(Satellite image grounding data)
┌──

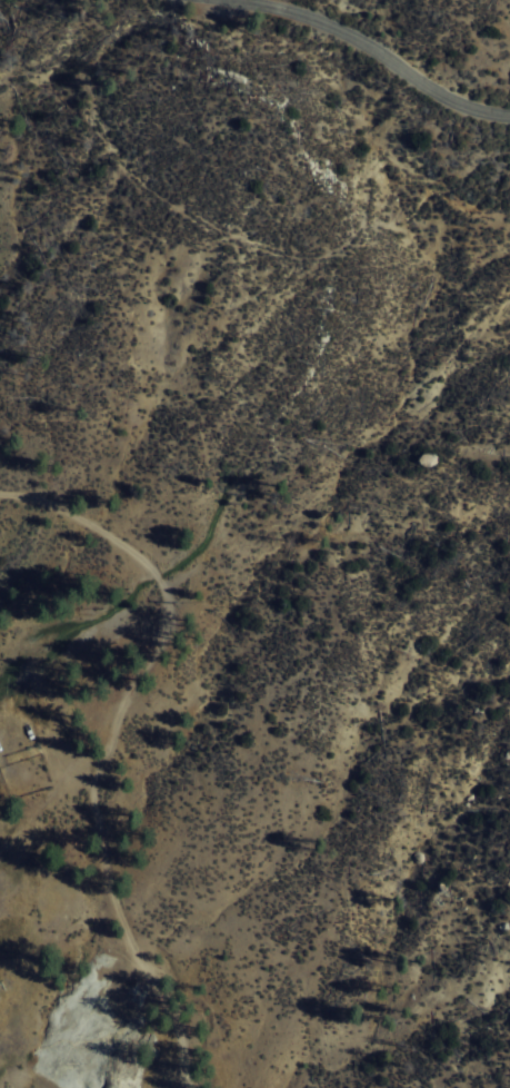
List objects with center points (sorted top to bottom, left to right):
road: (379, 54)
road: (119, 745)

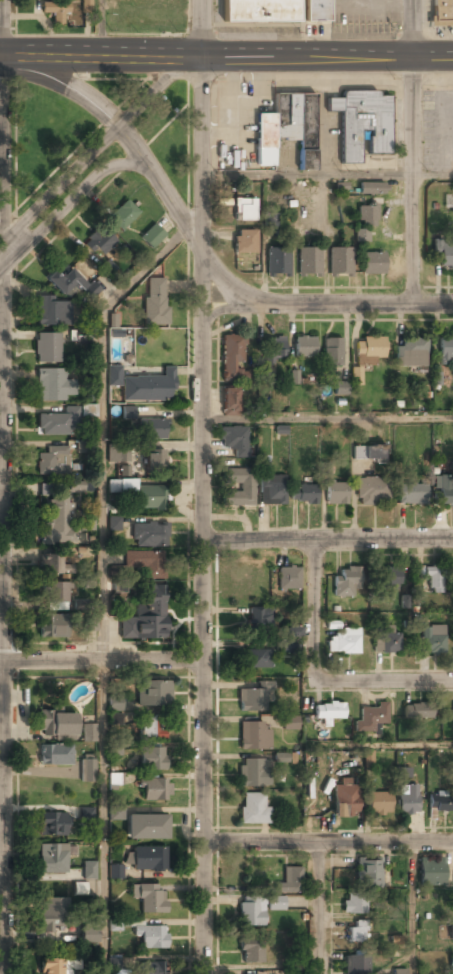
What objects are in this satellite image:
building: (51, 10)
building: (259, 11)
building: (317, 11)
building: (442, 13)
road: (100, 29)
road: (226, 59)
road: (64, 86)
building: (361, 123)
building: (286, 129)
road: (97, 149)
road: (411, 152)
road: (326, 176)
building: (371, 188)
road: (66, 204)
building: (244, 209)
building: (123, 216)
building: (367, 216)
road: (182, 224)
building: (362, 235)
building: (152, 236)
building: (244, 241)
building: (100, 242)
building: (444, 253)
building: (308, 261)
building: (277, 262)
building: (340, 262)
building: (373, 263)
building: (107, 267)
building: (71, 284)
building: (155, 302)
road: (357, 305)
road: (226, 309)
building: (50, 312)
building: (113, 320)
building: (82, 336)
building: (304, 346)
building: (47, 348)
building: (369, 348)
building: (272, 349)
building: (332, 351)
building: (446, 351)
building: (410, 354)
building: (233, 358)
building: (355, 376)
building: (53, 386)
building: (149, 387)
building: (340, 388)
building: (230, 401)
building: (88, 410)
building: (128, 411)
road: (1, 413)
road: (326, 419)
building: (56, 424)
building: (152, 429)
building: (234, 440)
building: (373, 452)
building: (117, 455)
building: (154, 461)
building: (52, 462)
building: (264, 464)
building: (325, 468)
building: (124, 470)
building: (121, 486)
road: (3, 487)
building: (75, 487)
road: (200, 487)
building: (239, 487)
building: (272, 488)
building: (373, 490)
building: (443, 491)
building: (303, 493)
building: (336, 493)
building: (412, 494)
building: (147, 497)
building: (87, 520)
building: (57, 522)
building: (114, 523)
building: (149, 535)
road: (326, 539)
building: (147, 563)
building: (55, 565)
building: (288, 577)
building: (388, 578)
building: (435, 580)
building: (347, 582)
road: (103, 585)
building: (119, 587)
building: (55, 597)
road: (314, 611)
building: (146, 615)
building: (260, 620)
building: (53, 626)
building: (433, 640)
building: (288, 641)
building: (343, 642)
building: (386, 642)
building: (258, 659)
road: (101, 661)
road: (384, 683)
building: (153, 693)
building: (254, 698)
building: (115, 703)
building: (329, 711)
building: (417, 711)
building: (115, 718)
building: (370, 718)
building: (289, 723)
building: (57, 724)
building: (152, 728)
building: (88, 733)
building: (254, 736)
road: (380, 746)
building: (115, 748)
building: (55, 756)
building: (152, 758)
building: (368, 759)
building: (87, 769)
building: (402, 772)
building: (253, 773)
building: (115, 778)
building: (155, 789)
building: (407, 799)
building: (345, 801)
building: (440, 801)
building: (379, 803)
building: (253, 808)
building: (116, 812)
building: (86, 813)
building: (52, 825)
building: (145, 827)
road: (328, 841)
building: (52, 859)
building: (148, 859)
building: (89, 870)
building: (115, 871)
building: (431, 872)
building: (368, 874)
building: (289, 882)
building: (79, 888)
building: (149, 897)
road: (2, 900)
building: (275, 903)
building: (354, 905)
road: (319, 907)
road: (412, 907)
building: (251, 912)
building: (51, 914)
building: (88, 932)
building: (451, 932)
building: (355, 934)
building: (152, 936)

└──

GOAL OF THE EXERCISE: In your copy, include every record word for word but no pictures.

EXERCISE OUTPUT:
List objects with center points (sorted top to bottom, left to right):
road: (379, 54)
road: (119, 745)

What objects are in this satellite image:
building: (51, 10)
building: (259, 11)
building: (317, 11)
building: (442, 13)
road: (100, 29)
road: (226, 59)
road: (64, 86)
building: (361, 123)
building: (286, 129)
road: (97, 149)
road: (411, 152)
road: (326, 176)
building: (371, 188)
road: (66, 204)
building: (244, 209)
building: (123, 216)
building: (367, 216)
road: (182, 224)
building: (362, 235)
building: (152, 236)
building: (244, 241)
building: (100, 242)
building: (444, 253)
building: (308, 261)
building: (277, 262)
building: (340, 262)
building: (373, 263)
building: (107, 267)
building: (71, 284)
building: (155, 302)
road: (357, 305)
road: (226, 309)
building: (50, 312)
building: (113, 320)
building: (82, 336)
building: (304, 346)
building: (47, 348)
building: (369, 348)
building: (272, 349)
building: (332, 351)
building: (446, 351)
building: (410, 354)
building: (233, 358)
building: (355, 376)
building: (53, 386)
building: (149, 387)
building: (340, 388)
building: (230, 401)
building: (88, 410)
building: (128, 411)
road: (1, 413)
road: (326, 419)
building: (56, 424)
building: (152, 429)
building: (234, 440)
building: (373, 452)
building: (117, 455)
building: (154, 461)
building: (52, 462)
building: (264, 464)
building: (325, 468)
building: (124, 470)
building: (121, 486)
road: (3, 487)
building: (75, 487)
road: (200, 487)
building: (239, 487)
building: (272, 488)
building: (373, 490)
building: (443, 491)
building: (303, 493)
building: (336, 493)
building: (412, 494)
building: (147, 497)
building: (87, 520)
building: (57, 522)
building: (114, 523)
building: (149, 535)
road: (326, 539)
building: (147, 563)
building: (55, 565)
building: (288, 577)
building: (388, 578)
building: (435, 580)
building: (347, 582)
road: (103, 585)
building: (119, 587)
building: (55, 597)
road: (314, 611)
building: (146, 615)
building: (260, 620)
building: (53, 626)
building: (433, 640)
building: (288, 641)
building: (343, 642)
building: (386, 642)
building: (258, 659)
road: (101, 661)
road: (384, 683)
building: (153, 693)
building: (254, 698)
building: (115, 703)
building: (329, 711)
building: (417, 711)
building: (115, 718)
building: (370, 718)
building: (289, 723)
building: (57, 724)
building: (152, 728)
building: (88, 733)
building: (254, 736)
road: (380, 746)
building: (115, 748)
building: (55, 756)
building: (152, 758)
building: (368, 759)
building: (87, 769)
building: (402, 772)
building: (253, 773)
building: (115, 778)
building: (155, 789)
building: (407, 799)
building: (345, 801)
building: (440, 801)
building: (379, 803)
building: (253, 808)
building: (116, 812)
building: (86, 813)
building: (52, 825)
building: (145, 827)
road: (328, 841)
building: (52, 859)
building: (148, 859)
building: (89, 870)
building: (115, 871)
building: (431, 872)
building: (368, 874)
building: (289, 882)
building: (79, 888)
building: (149, 897)
road: (2, 900)
building: (275, 903)
building: (354, 905)
road: (319, 907)
road: (412, 907)
building: (251, 912)
building: (51, 914)
building: (88, 932)
building: (451, 932)
building: (355, 934)
building: (152, 936)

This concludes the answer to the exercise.